§ **GOAL OF THE EXERCISE**: Pictures stay out of the output. Return exactly the lines below from the one with "D1: zener (A" down to the one with "H3: lamp 6V (N12, N25) -> lamp 6V (N25, VS)", both included, and nothing more.

[AVAILABLE DATA — start]

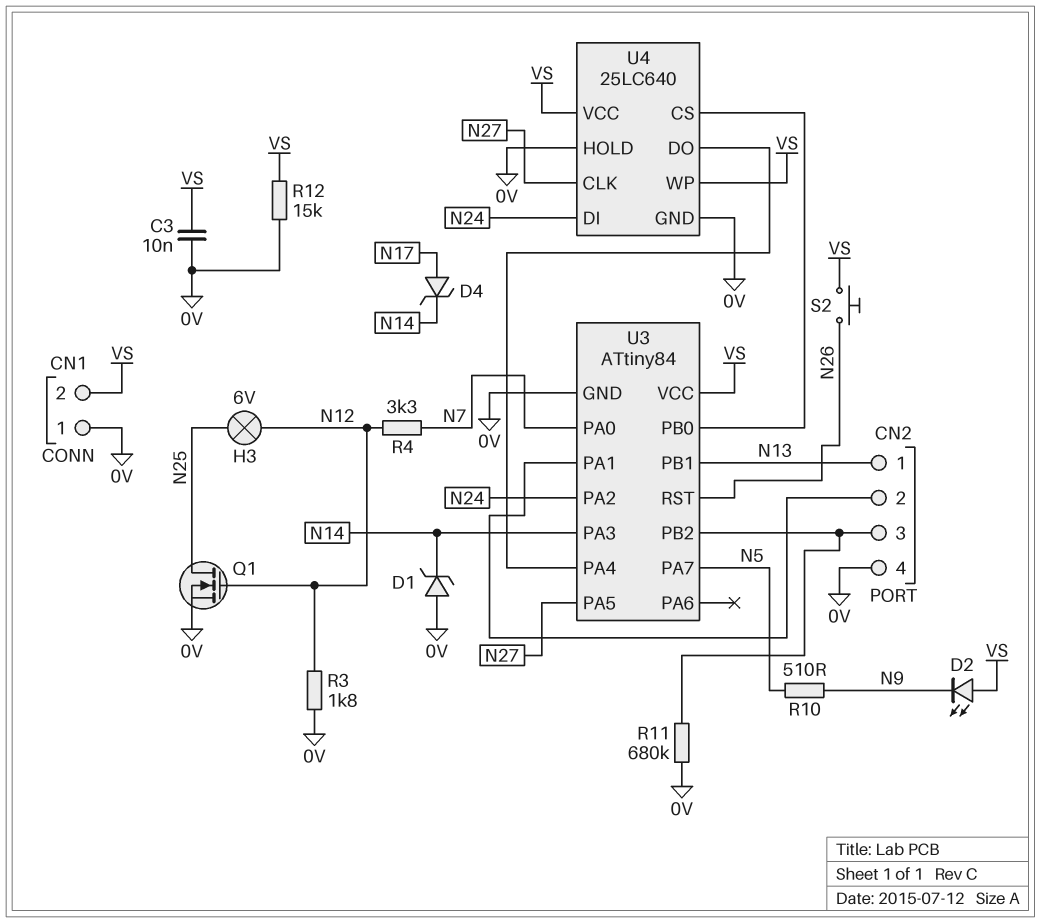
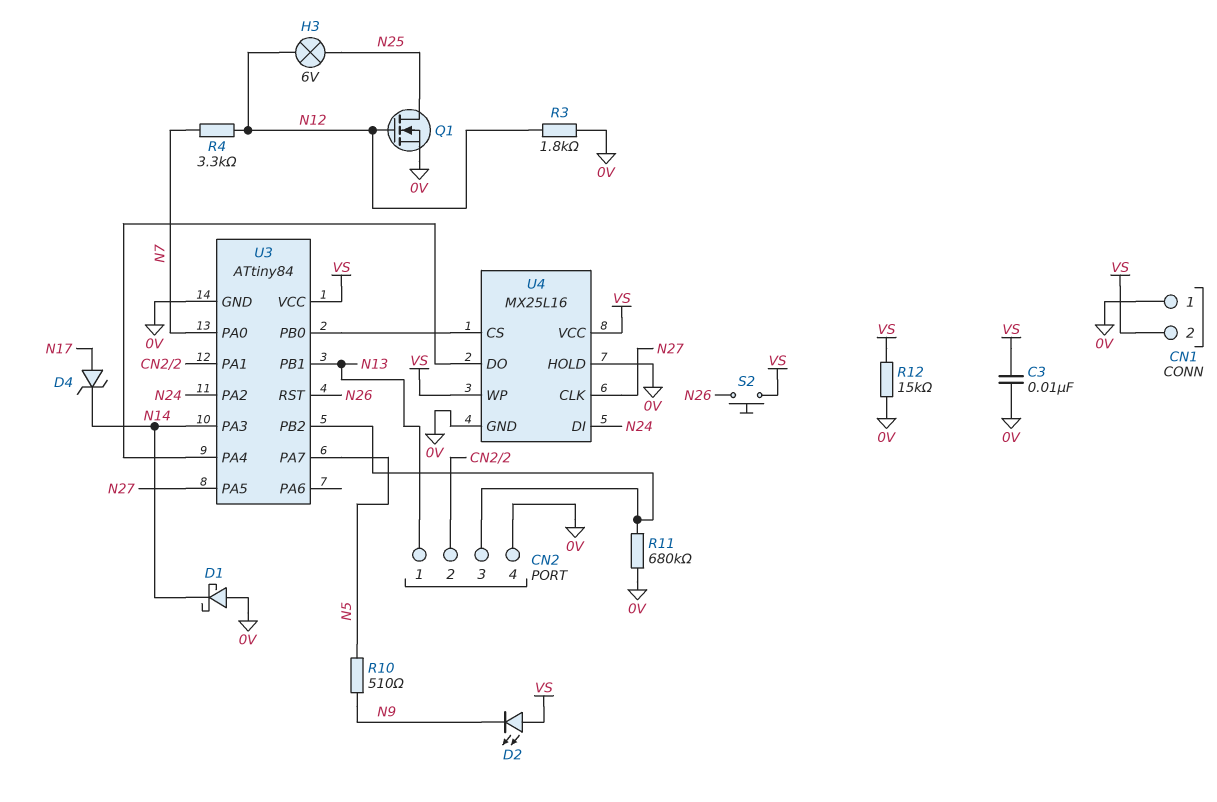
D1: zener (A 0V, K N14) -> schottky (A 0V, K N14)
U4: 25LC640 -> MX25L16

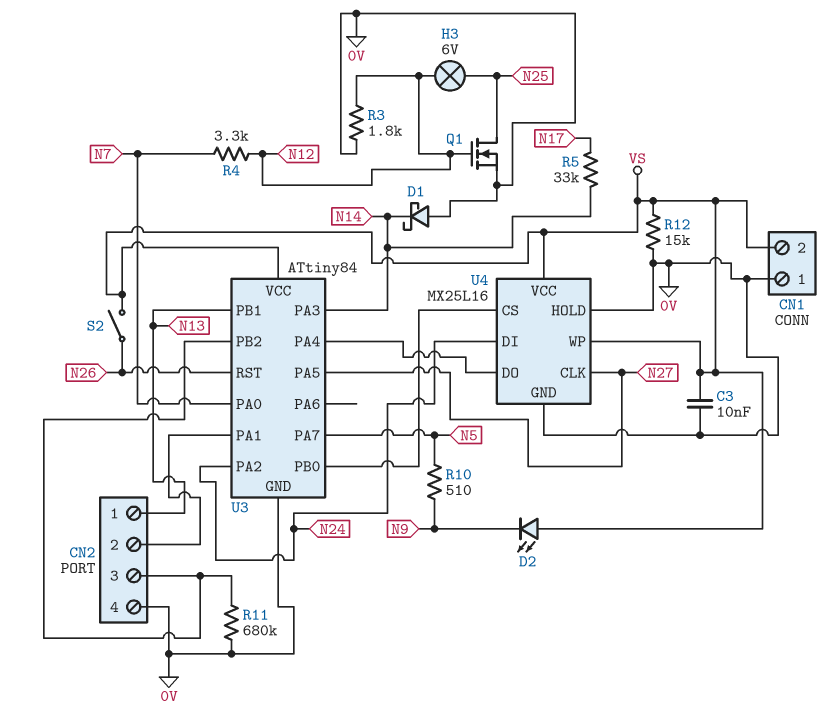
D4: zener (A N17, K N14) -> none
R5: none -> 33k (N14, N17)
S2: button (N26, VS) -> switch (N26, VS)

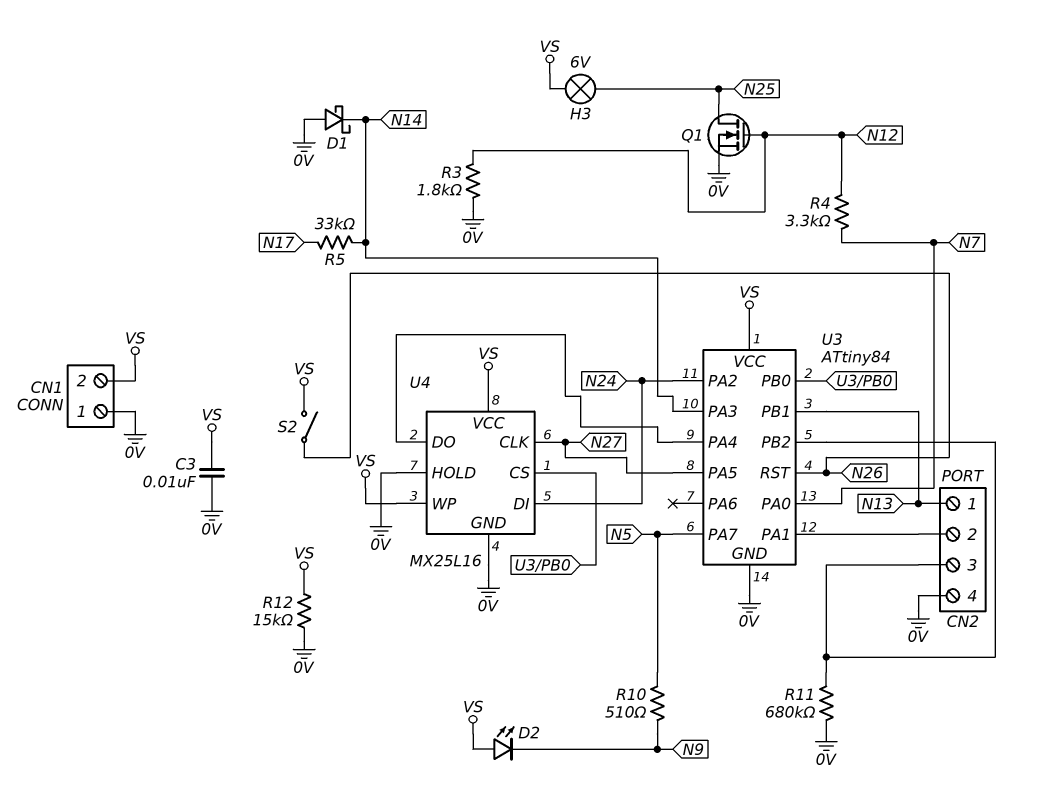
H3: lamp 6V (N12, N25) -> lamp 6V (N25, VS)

[AVAILABLE DATA — finish]
[AVAILABLE DATA — start]

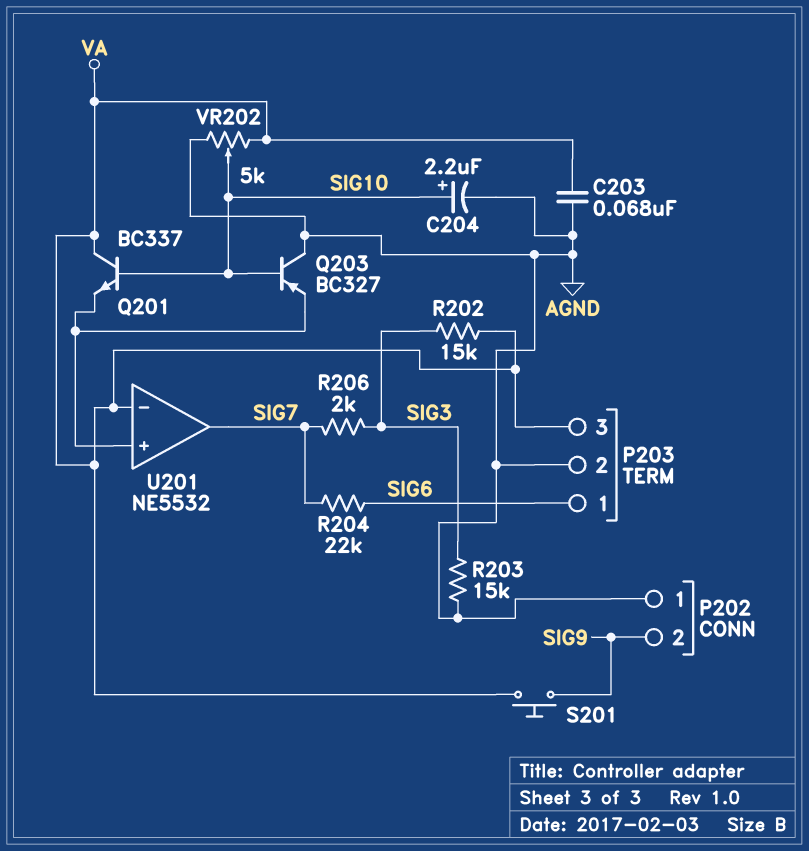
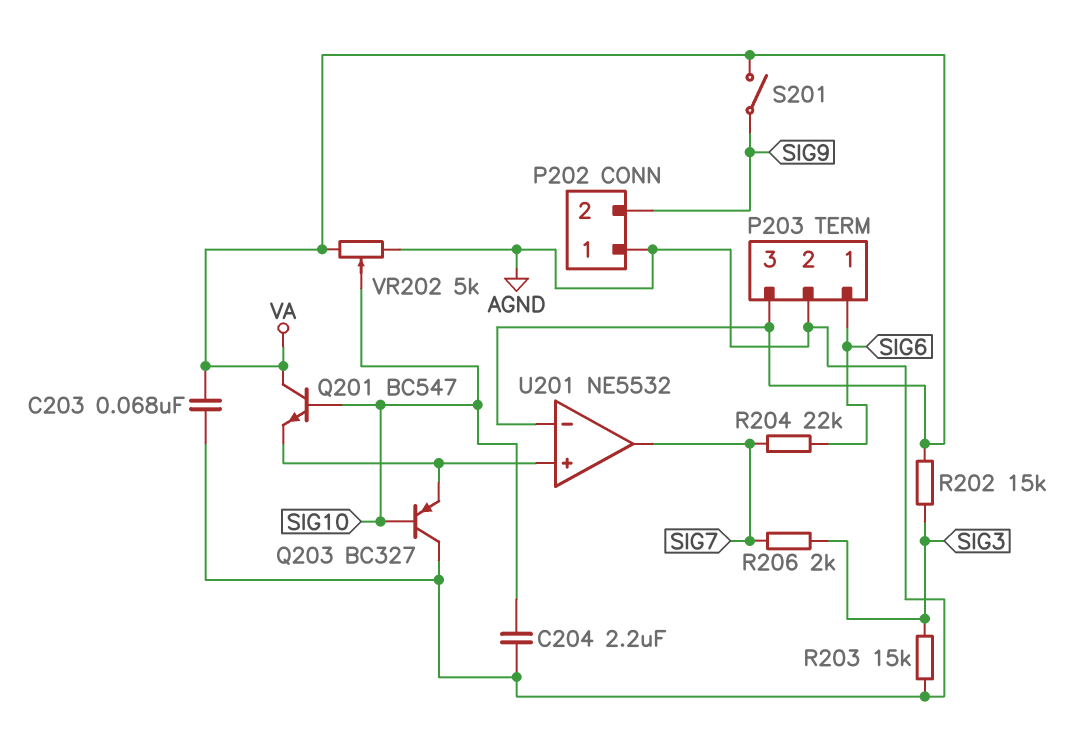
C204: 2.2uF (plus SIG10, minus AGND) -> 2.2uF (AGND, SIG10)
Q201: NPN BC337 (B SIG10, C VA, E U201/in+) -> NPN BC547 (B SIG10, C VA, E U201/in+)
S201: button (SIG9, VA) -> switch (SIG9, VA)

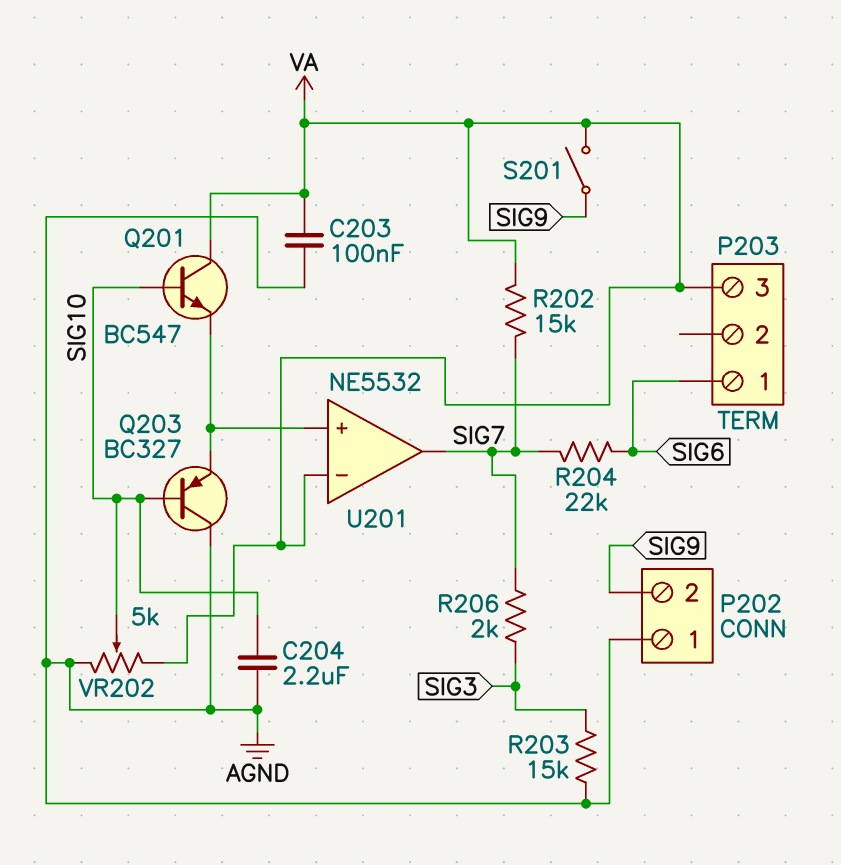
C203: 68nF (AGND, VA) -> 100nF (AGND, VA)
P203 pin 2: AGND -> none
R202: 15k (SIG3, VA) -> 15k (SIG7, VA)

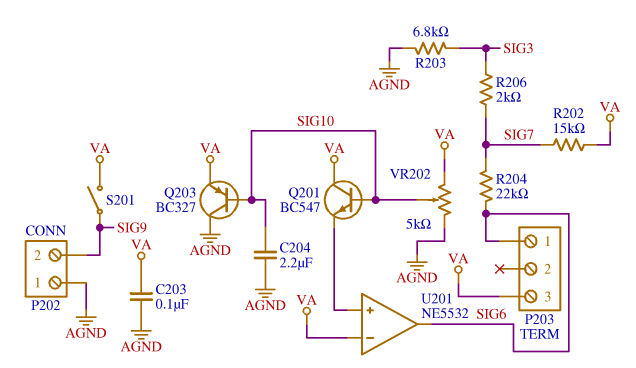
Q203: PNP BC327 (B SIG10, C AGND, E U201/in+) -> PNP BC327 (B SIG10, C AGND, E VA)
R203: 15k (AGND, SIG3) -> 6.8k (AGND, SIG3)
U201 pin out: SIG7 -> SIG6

[AVAILABLE DATA — finish]

§ **SOLUTION BELOW**:
D1: zener (A 0V, K N14) -> schottky (A 0V, K N14)
U4: 25LC640 -> MX25L16

D4: zener (A N17, K N14) -> none
R5: none -> 33k (N14, N17)
S2: button (N26, VS) -> switch (N26, VS)

H3: lamp 6V (N12, N25) -> lamp 6V (N25, VS)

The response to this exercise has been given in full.